## [WHAT TO PRODUCE]
Although the data below contains pictures, output only the lines between those holding "MATRIX pin DIN: 9 -> A3" and "TFT: ILI9341 -> ST7735", inclusive, exactly and without those pictures.

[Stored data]
%%
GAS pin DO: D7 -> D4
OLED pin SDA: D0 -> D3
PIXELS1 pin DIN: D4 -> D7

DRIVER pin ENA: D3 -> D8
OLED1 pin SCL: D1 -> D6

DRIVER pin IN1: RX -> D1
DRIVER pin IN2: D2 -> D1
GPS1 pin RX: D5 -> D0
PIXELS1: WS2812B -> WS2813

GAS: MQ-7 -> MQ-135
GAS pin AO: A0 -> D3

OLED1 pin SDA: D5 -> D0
%%
%%
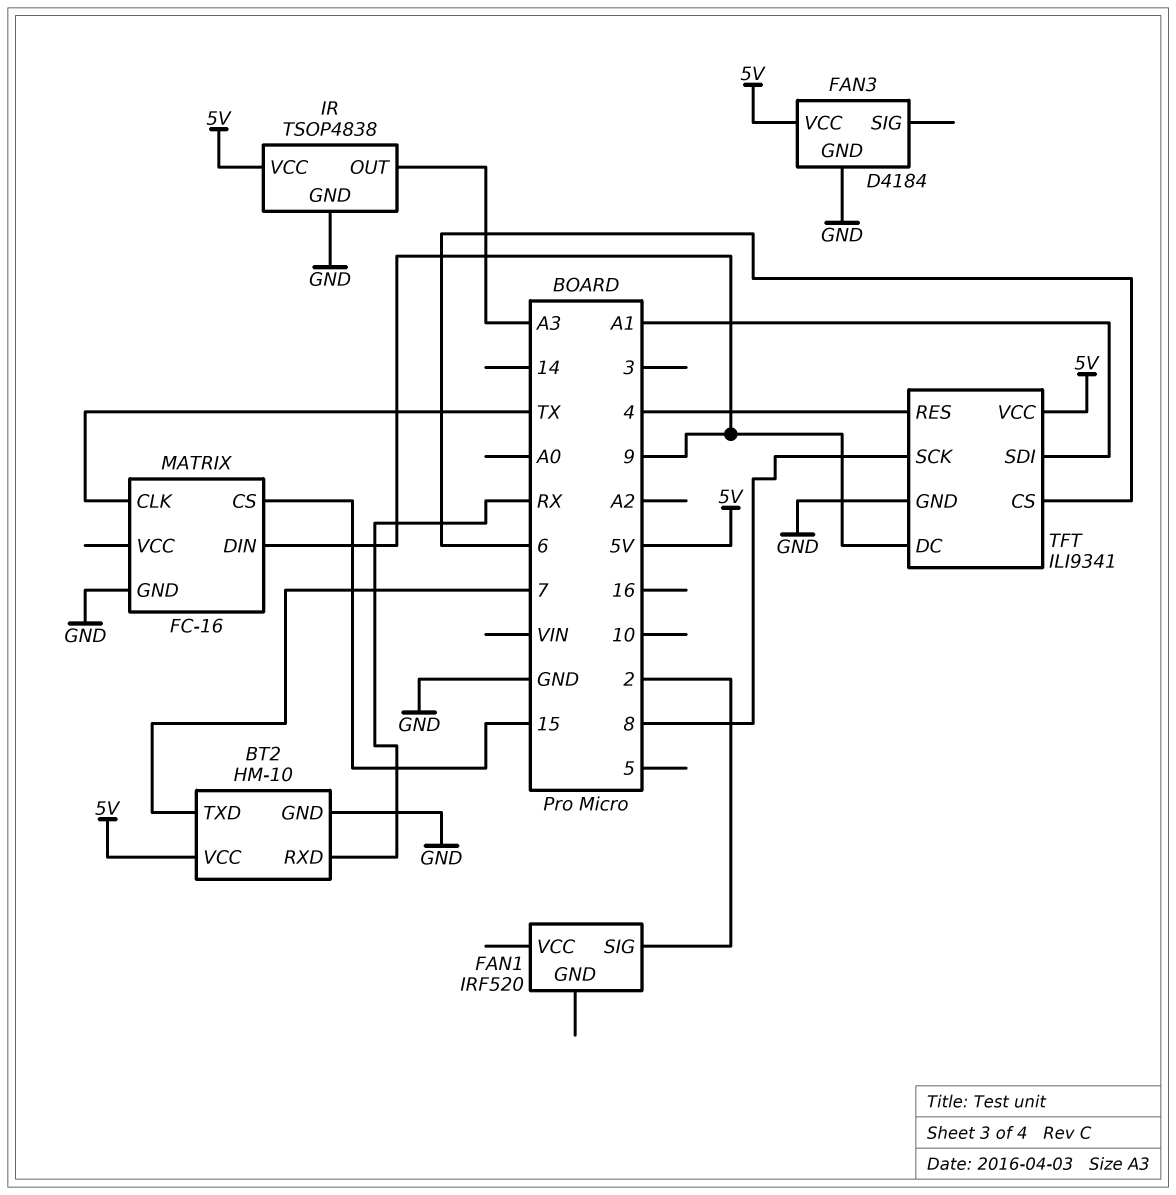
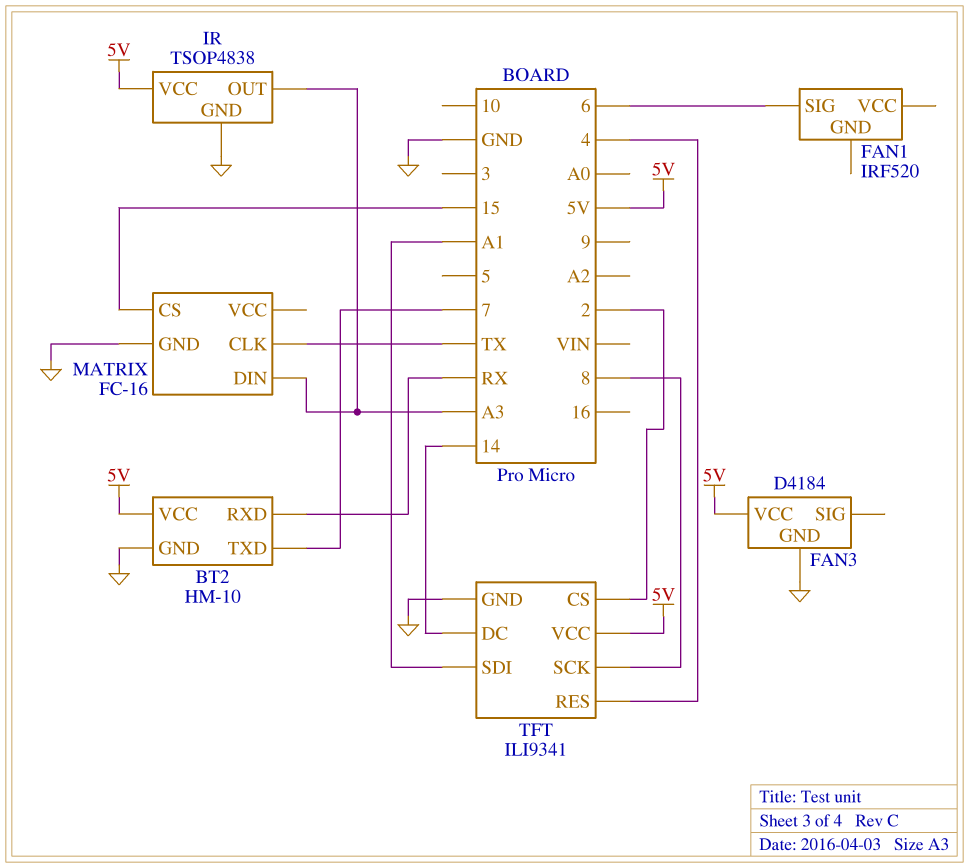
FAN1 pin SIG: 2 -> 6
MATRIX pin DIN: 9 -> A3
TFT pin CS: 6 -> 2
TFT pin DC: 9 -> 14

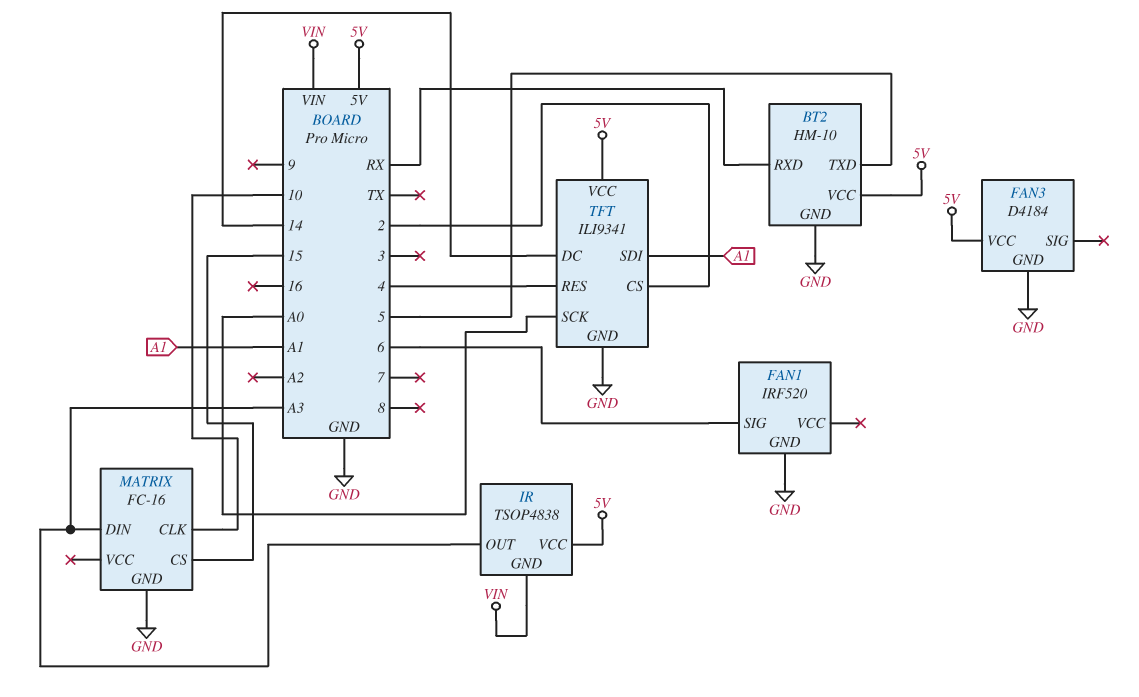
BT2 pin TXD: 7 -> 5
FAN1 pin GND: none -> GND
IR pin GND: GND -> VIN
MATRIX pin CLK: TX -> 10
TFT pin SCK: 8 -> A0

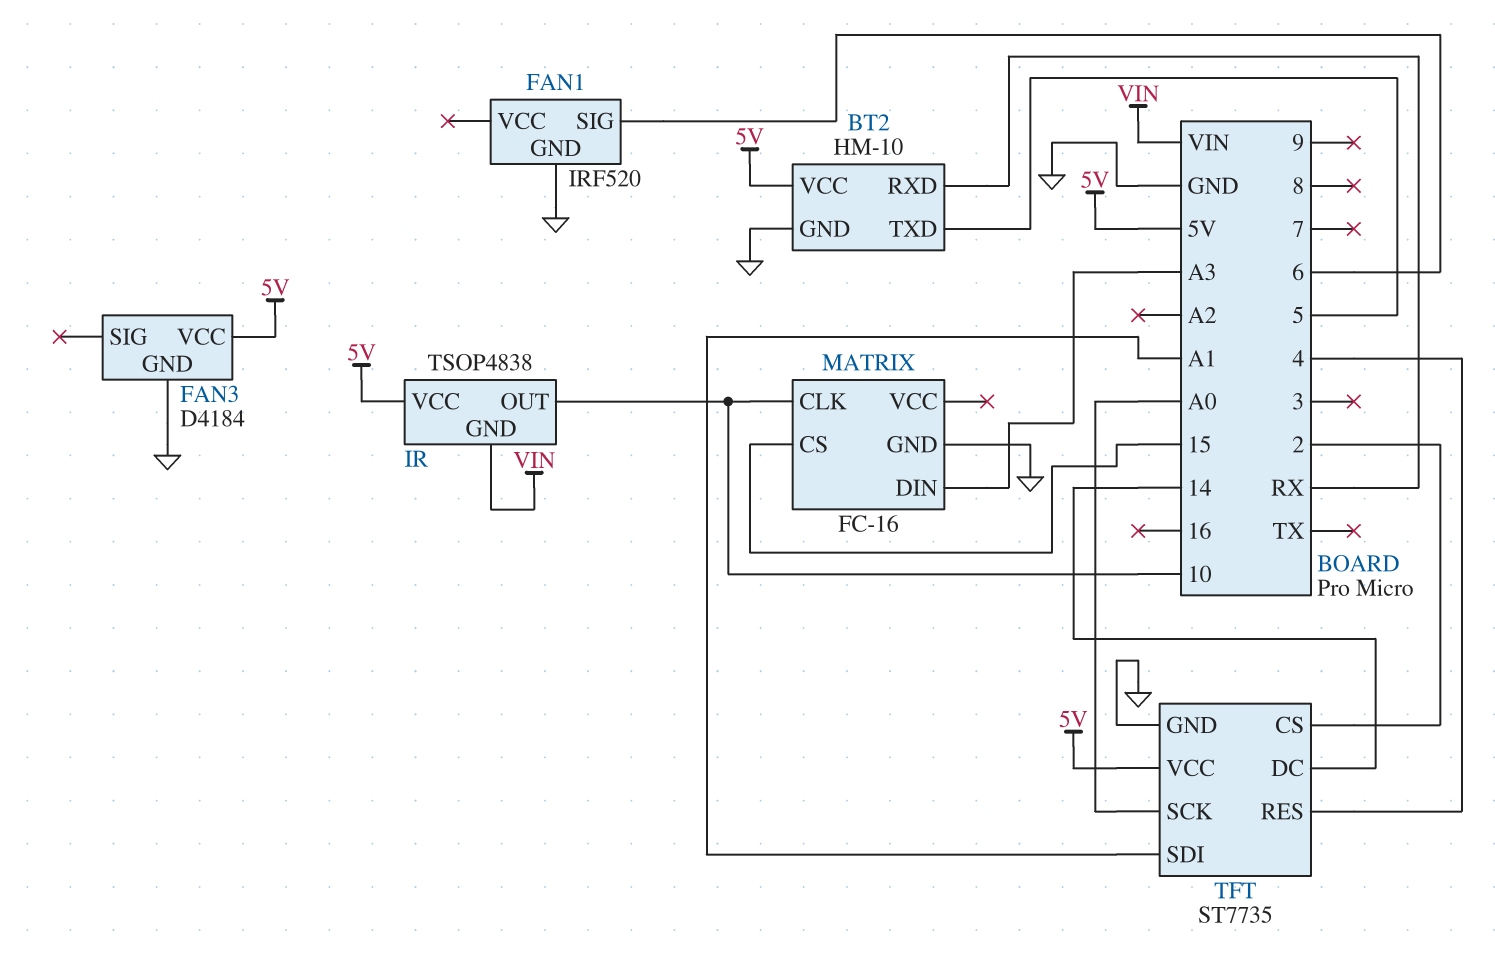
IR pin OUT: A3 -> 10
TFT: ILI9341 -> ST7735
%%
## [ANSWER TO THE EXERCISE]
MATRIX pin DIN: 9 -> A3
TFT pin CS: 6 -> 2
TFT pin DC: 9 -> 14

BT2 pin TXD: 7 -> 5
FAN1 pin GND: none -> GND
IR pin GND: GND -> VIN
MATRIX pin CLK: TX -> 10
TFT pin SCK: 8 -> A0

IR pin OUT: A3 -> 10
TFT: ILI9341 -> ST7735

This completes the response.